- **What the exercise asks**
In the copy, include every record below exactly as it appears, but no pictures.
START Data records
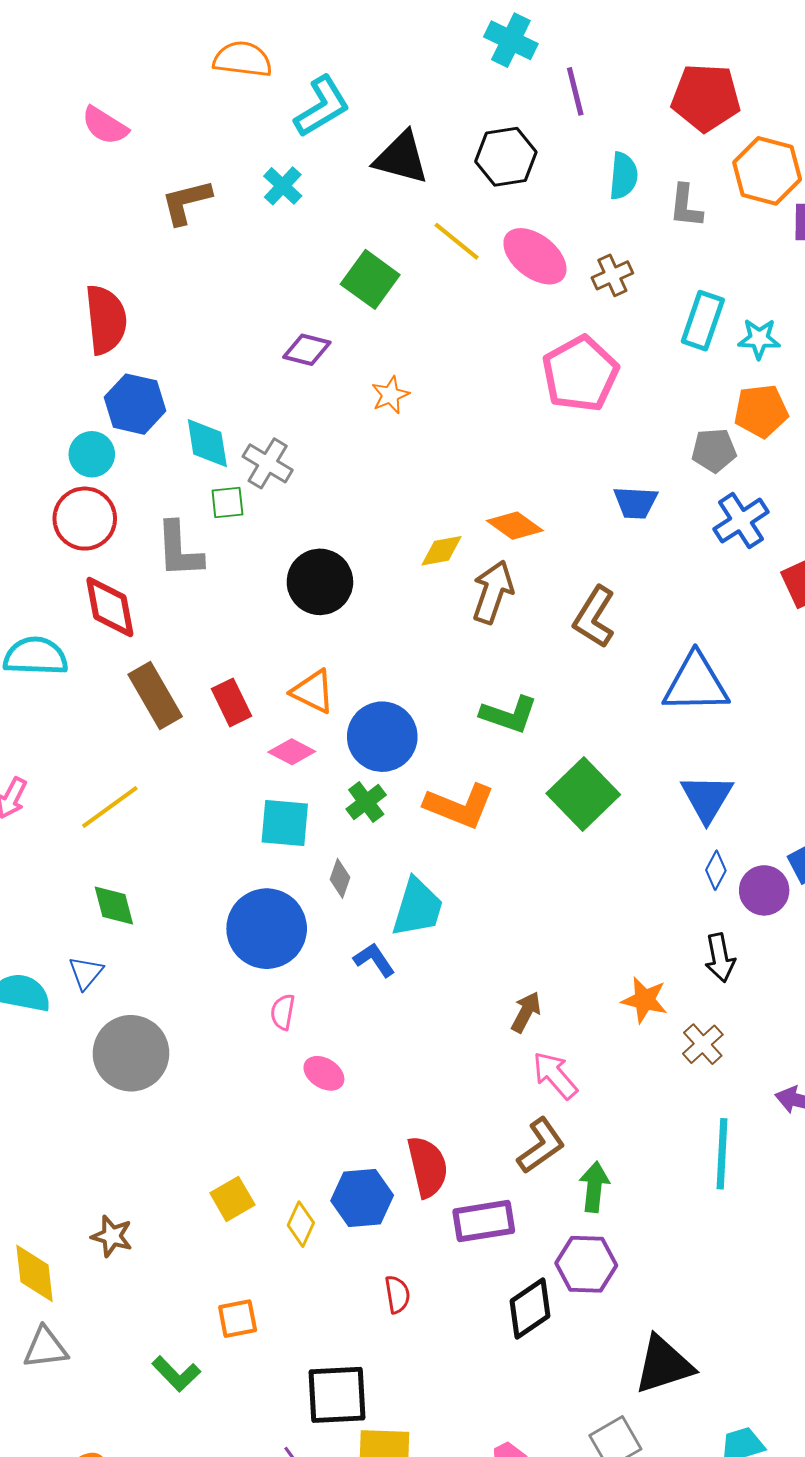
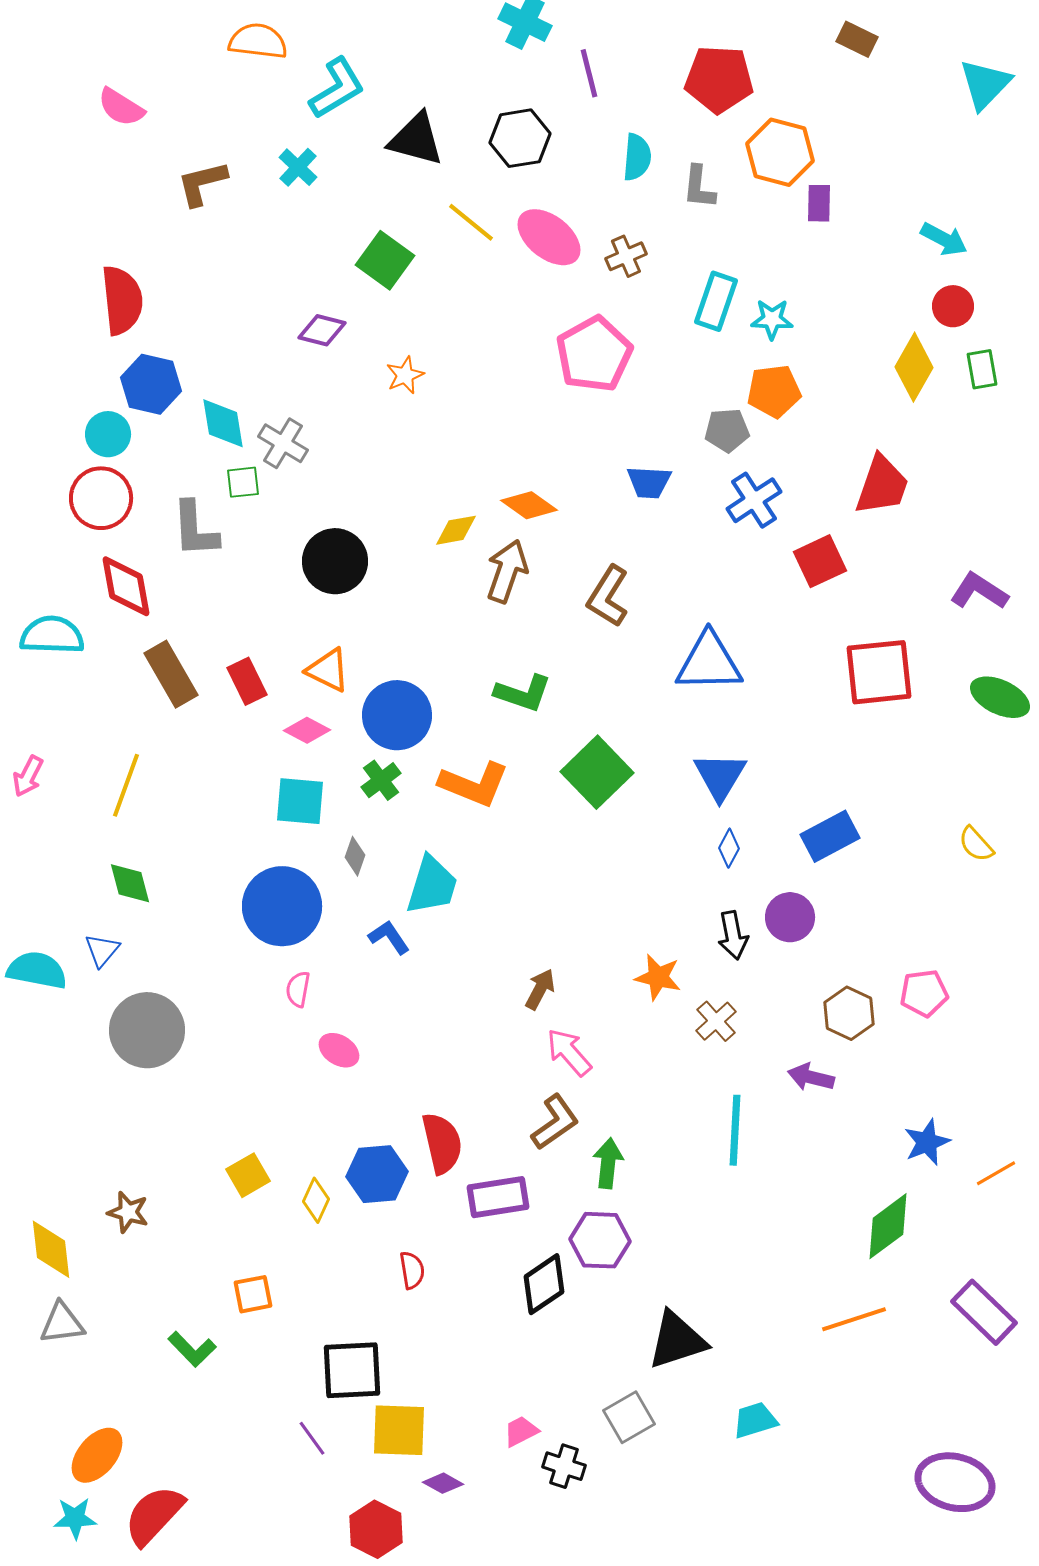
yellow line: (110, 807) -> (126, 785), turned -34
purple circle: (764, 890) -> (790, 917), moved

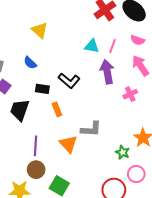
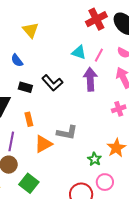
pink cross: (130, 94) -> (119, 109), moved
orange rectangle: (57, 109) -> (29, 119), moved
orange triangle: (68, 144) -> (43, 144), turned 36

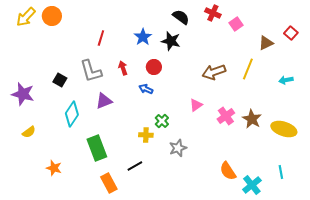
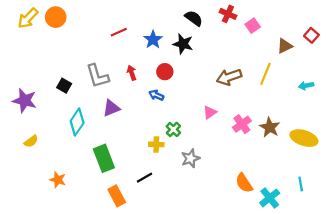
red line: (101, 38) -> (119, 32), moved, turned 49

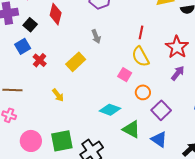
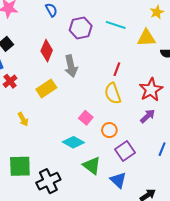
red diamond: (56, 14) -> (47, 51), moved
gray arrow: (96, 36) -> (71, 66), size x1.5
pink square: (125, 75) -> (86, 118), moved

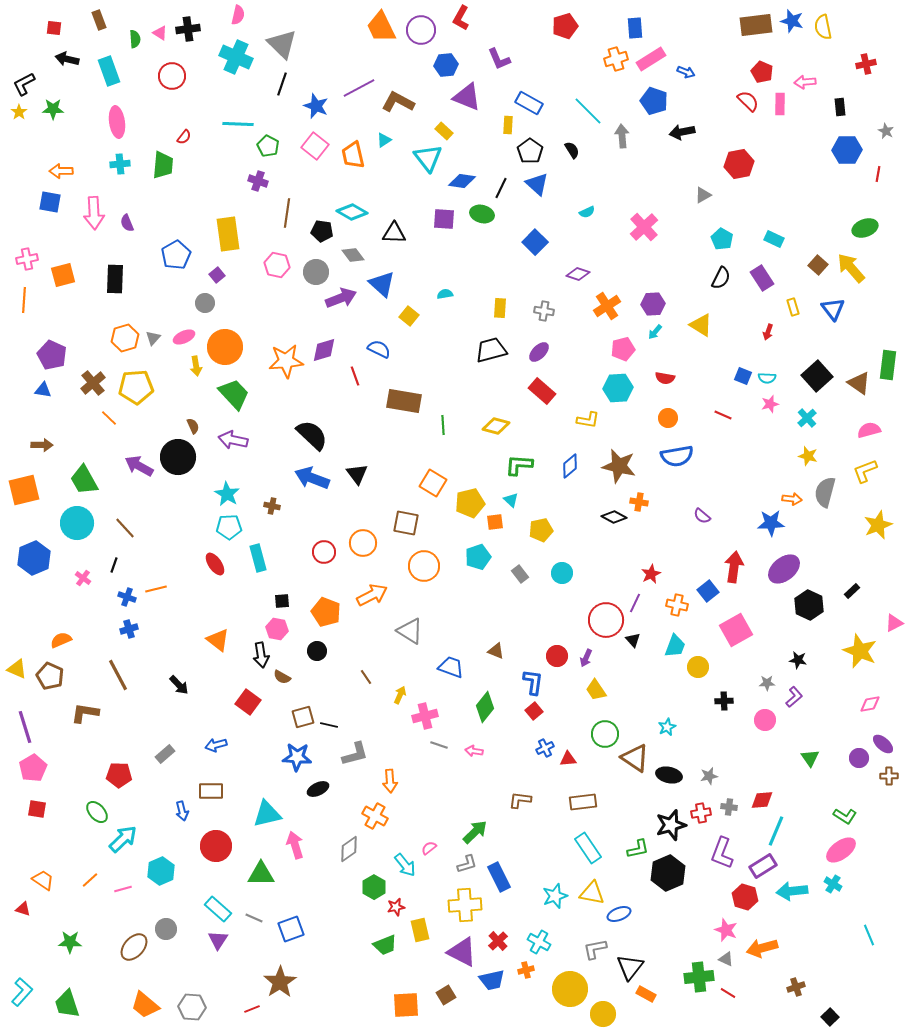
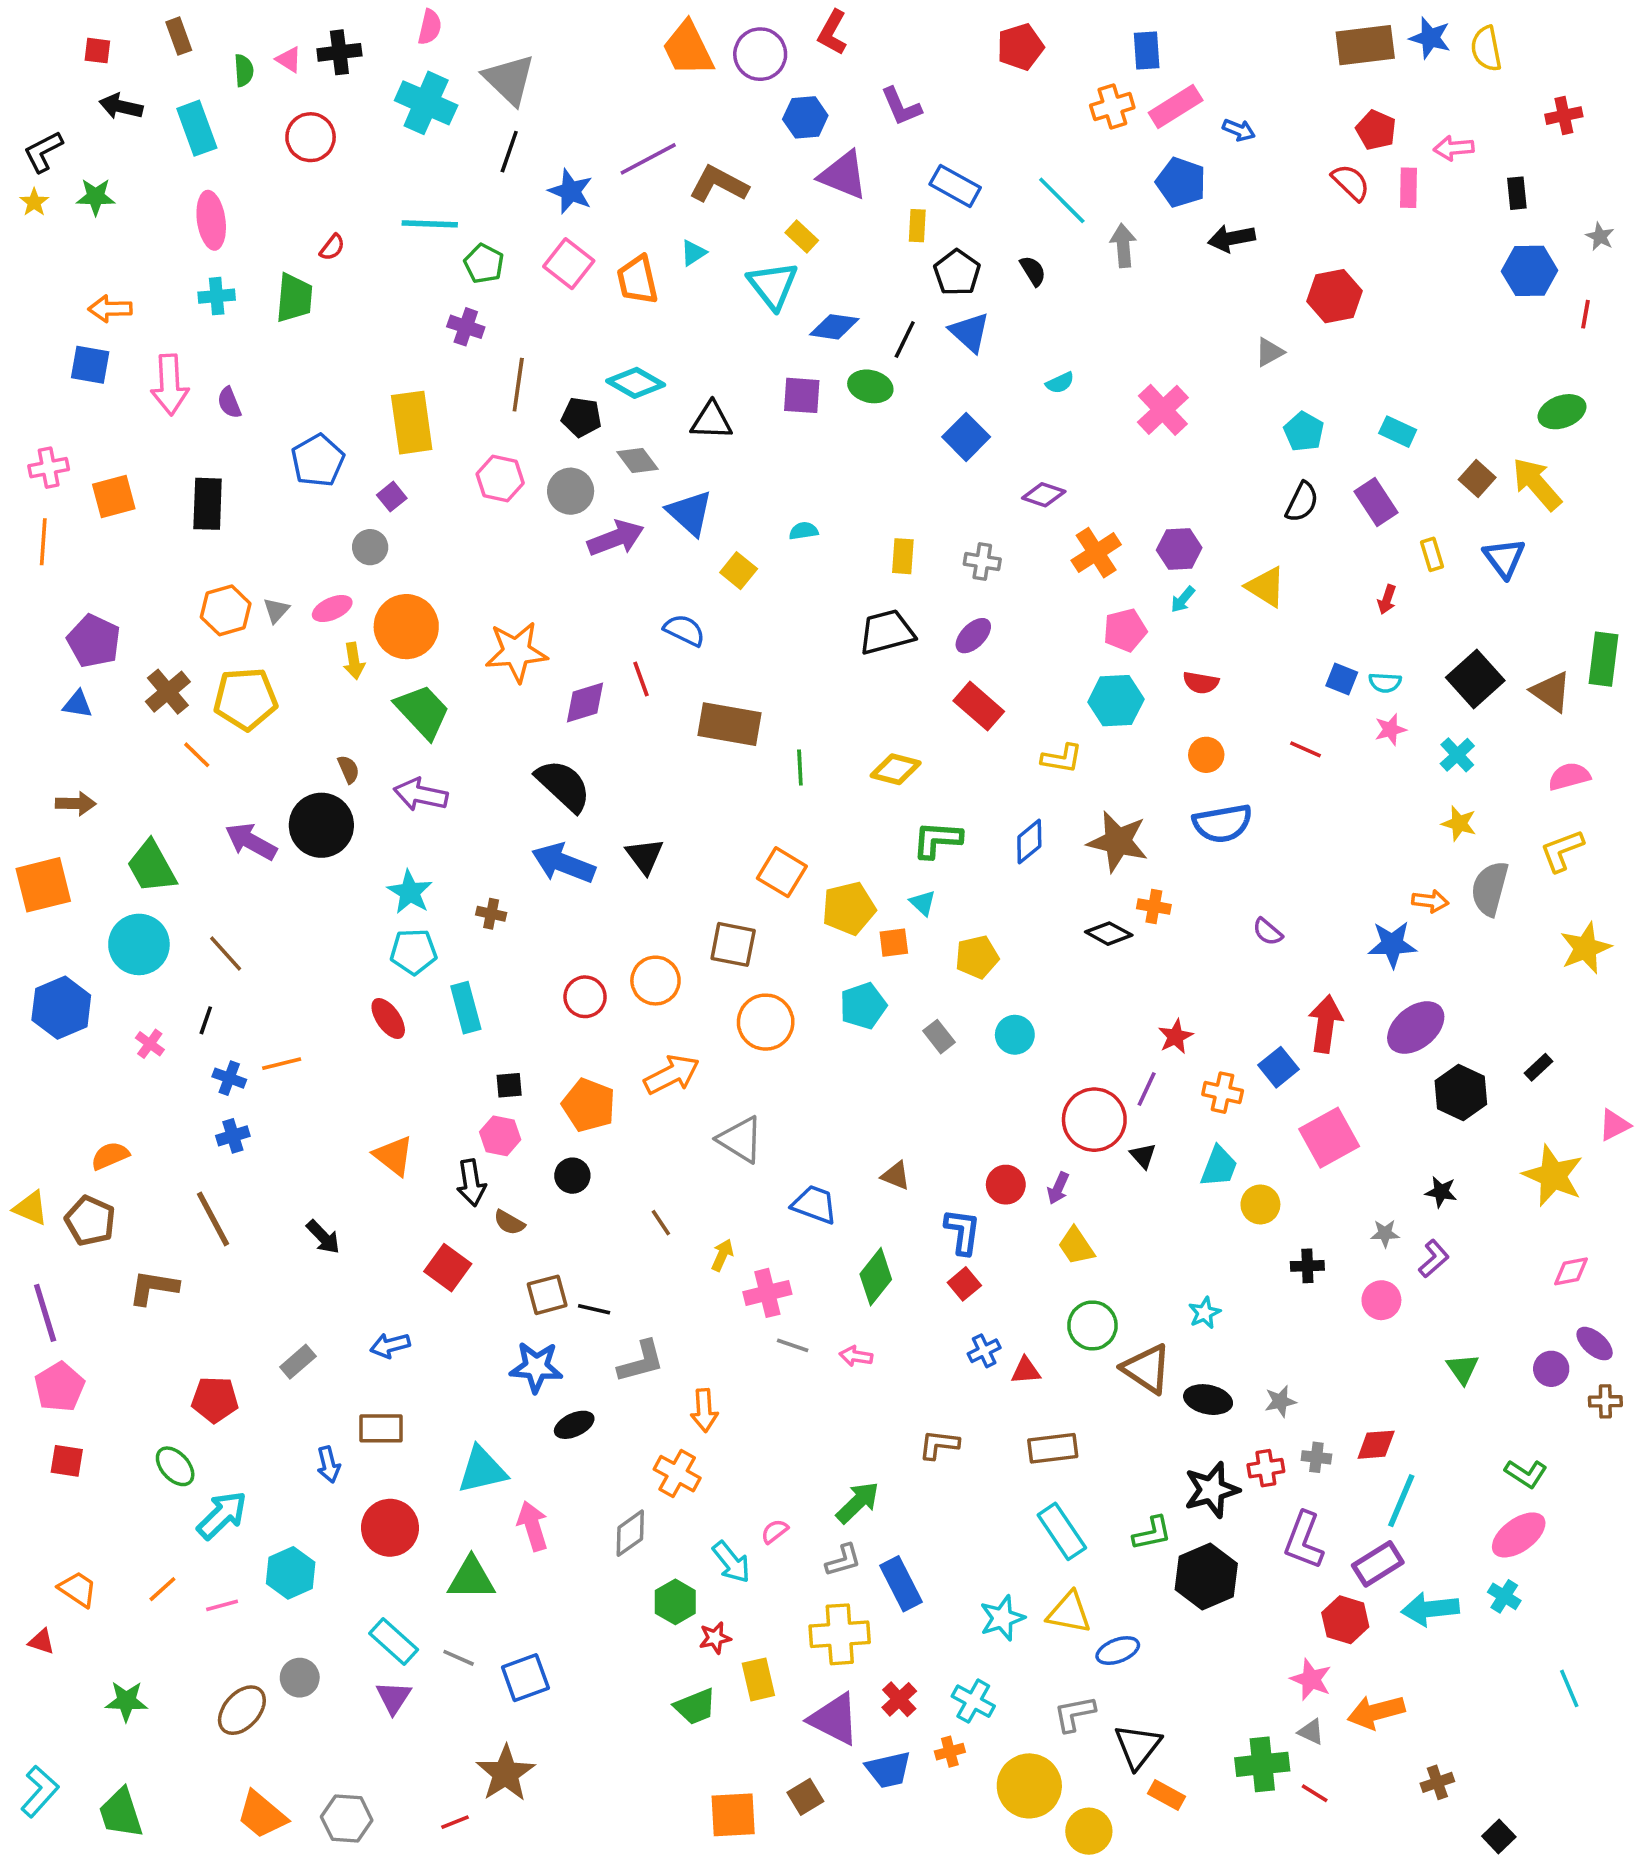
purple diamond: (324, 350) -> (585, 702), moved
END Data records
- **Expected output**
yellow line: (110, 807) -> (126, 785), turned -34
purple circle: (764, 890) -> (790, 917), moved

pink cross: (130, 94) -> (119, 109), moved
orange rectangle: (57, 109) -> (29, 119), moved
orange triangle: (68, 144) -> (43, 144), turned 36

red line: (101, 38) -> (119, 32), moved, turned 49

red diamond: (56, 14) -> (47, 51), moved
gray arrow: (96, 36) -> (71, 66), size x1.5
pink square: (125, 75) -> (86, 118), moved

purple diamond: (324, 350) -> (585, 702), moved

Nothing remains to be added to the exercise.